■ Exercise ■
Starting with the line below that holds "R14: 3.3k (N006, N014) -> 3.3k (N009, N014)" and stopping after the line that holds "D4: diode US1M", transcribe the lines exactly, leaving out all pictures.

--------------------------------

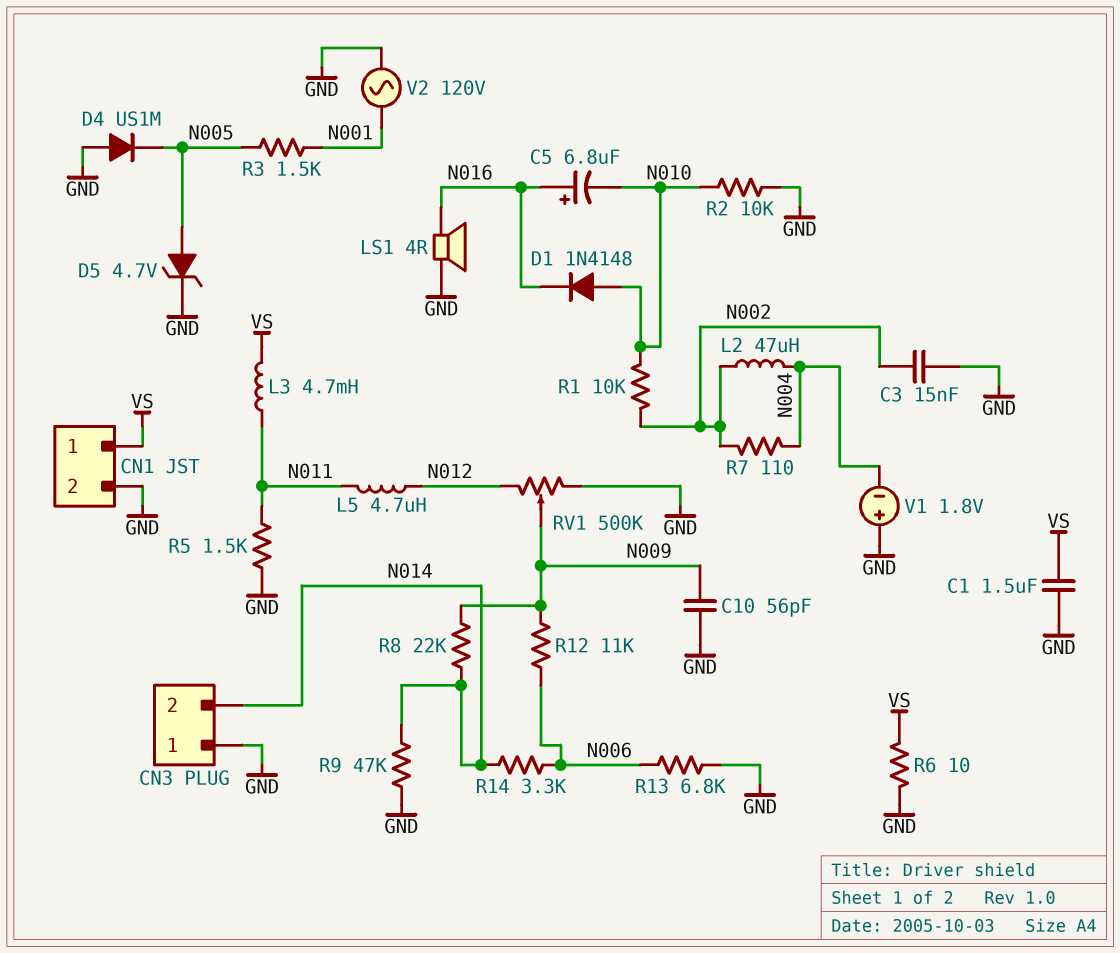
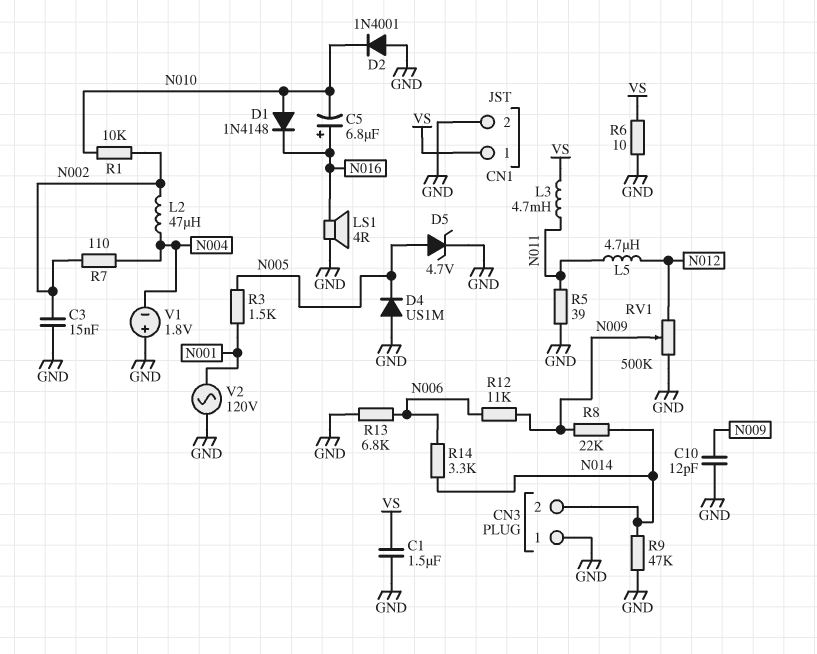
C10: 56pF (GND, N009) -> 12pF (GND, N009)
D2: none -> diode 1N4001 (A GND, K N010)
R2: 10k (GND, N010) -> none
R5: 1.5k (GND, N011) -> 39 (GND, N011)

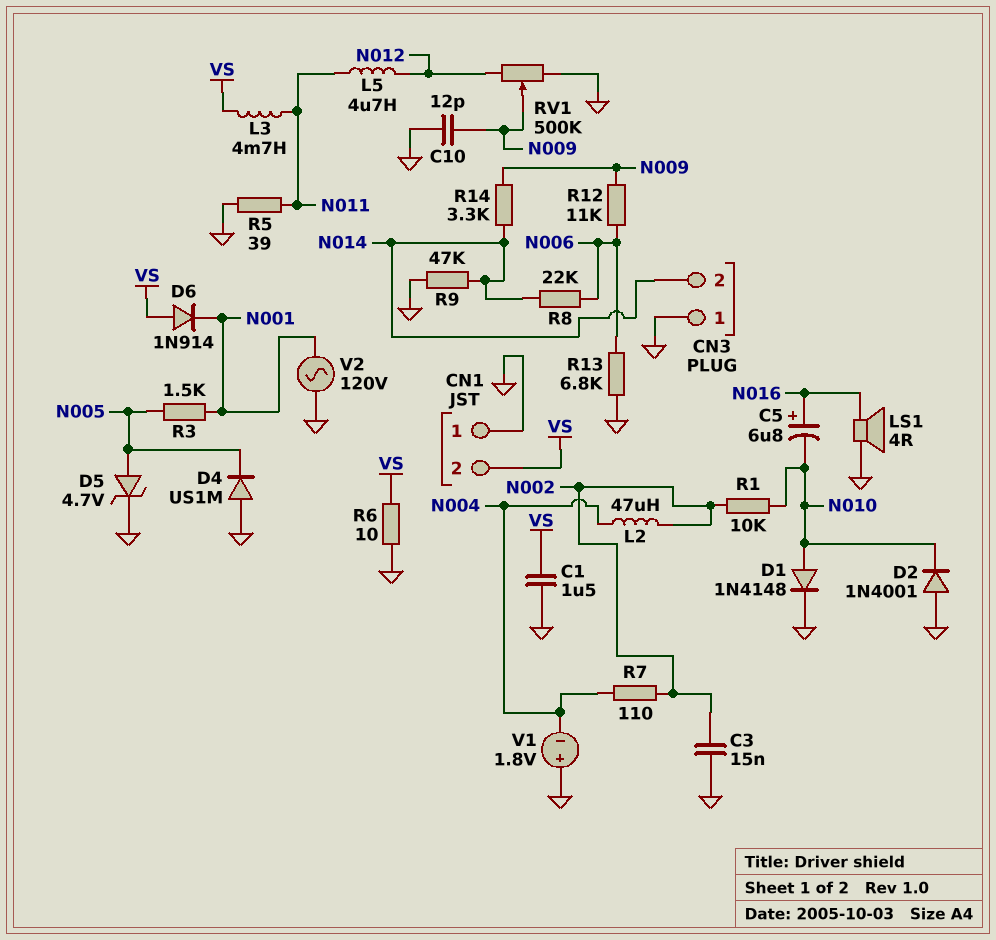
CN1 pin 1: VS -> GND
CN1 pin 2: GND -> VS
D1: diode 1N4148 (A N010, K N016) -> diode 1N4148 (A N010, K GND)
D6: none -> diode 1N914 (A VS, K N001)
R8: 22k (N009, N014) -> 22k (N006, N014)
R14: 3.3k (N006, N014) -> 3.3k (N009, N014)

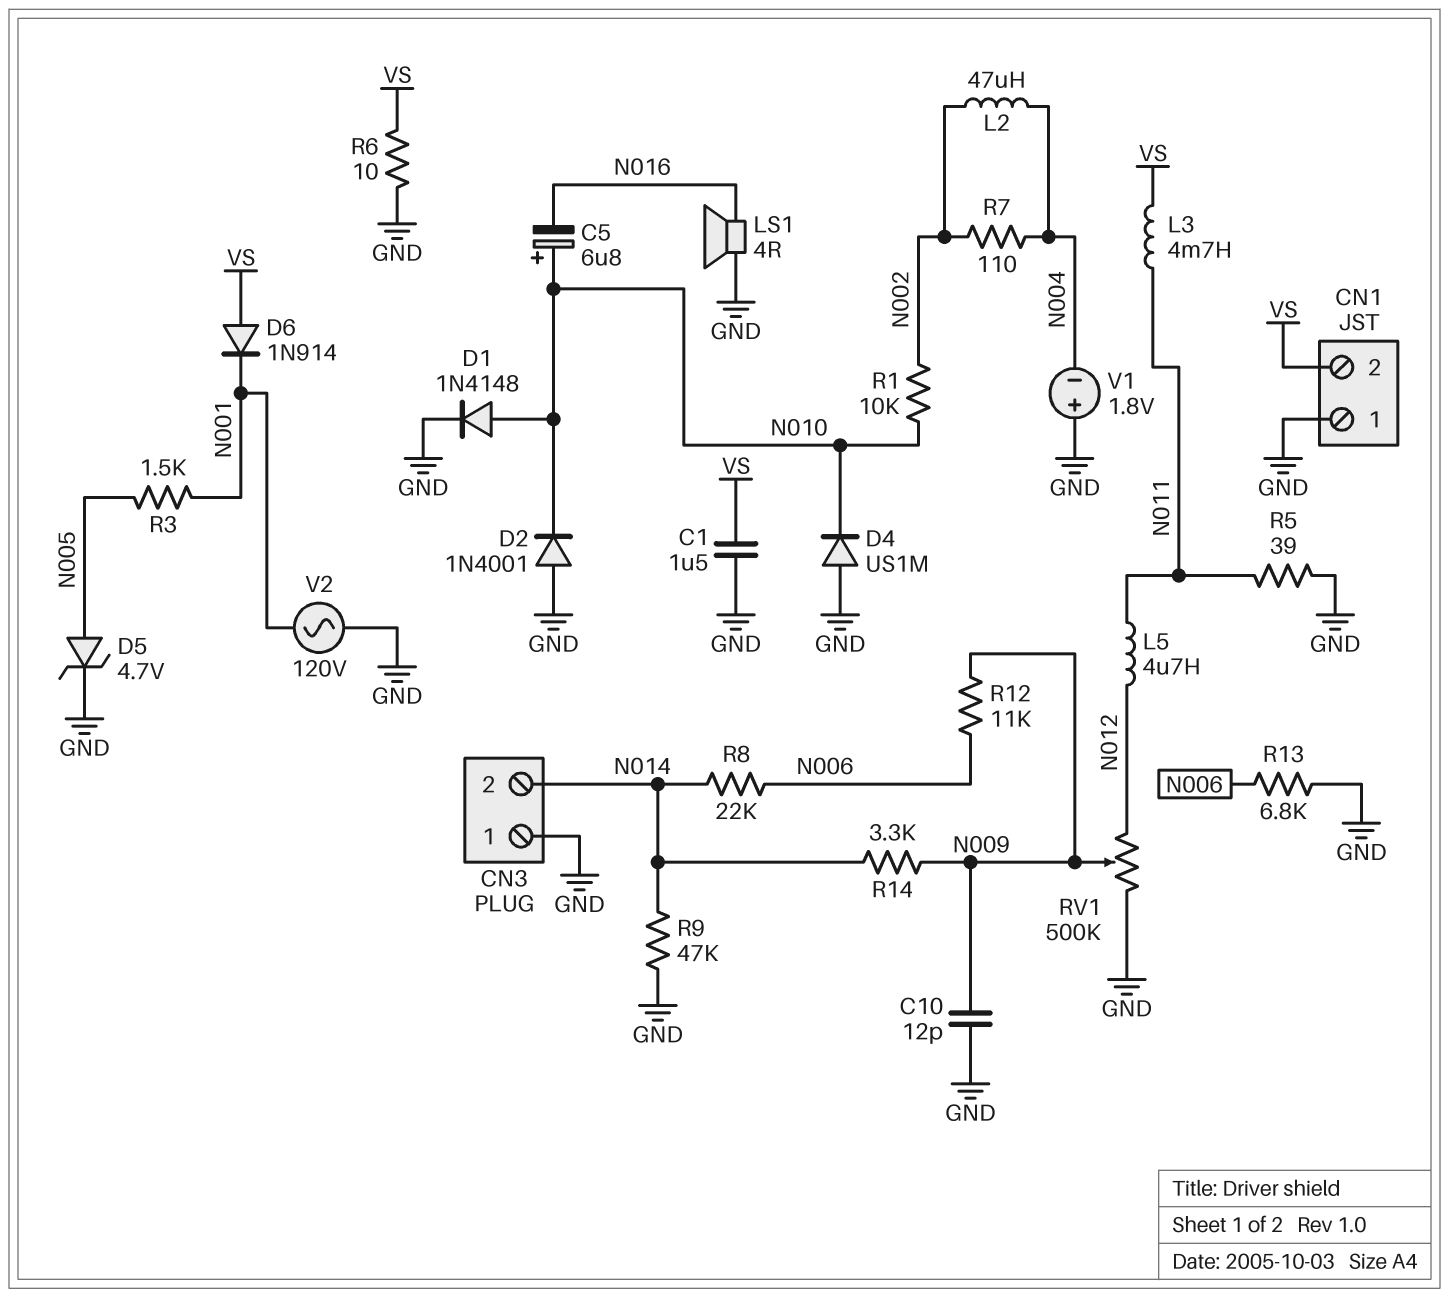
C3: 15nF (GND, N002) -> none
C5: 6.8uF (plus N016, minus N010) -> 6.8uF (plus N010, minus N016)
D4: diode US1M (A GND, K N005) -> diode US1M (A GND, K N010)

--------------------------------

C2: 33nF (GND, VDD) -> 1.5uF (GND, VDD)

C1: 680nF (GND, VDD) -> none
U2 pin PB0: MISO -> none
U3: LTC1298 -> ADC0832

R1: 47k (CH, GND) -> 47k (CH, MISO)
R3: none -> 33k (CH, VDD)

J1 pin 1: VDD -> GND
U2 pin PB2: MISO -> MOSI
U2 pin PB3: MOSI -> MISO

--------------------------------

■ Solved problem ■
R14: 3.3k (N006, N014) -> 3.3k (N009, N014)

C3: 15nF (GND, N002) -> none
C5: 6.8uF (plus N016, minus N010) -> 6.8uF (plus N010, minus N016)
D4: diode US1M (A GND, K N005) -> diode US1M (A GND, K N010)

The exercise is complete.